| Exercise |
State how many lines in the listing below include the word "stroma". Give nothing but the number.

###

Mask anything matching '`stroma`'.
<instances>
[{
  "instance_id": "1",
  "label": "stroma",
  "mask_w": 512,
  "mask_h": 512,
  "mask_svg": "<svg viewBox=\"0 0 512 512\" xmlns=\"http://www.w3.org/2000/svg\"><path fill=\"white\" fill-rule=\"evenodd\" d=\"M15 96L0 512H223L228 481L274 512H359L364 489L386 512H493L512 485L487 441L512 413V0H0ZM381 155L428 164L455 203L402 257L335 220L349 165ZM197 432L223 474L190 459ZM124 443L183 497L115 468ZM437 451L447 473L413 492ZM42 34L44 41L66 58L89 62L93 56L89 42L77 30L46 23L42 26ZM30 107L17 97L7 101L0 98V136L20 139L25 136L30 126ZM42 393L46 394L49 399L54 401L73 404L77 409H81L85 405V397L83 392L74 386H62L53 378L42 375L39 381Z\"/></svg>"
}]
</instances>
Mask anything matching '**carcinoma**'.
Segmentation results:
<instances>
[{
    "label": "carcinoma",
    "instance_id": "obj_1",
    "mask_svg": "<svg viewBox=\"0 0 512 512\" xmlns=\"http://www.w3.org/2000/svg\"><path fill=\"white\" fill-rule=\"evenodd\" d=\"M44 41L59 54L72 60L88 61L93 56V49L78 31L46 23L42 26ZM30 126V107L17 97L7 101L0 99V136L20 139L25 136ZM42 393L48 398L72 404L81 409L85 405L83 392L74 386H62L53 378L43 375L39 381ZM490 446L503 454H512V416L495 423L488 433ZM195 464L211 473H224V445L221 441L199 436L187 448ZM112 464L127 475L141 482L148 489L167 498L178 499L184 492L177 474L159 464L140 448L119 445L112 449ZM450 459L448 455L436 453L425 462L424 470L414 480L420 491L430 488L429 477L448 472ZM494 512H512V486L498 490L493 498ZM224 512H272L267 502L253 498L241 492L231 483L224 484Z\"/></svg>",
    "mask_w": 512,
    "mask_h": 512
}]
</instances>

###

| Response to the exercise |
2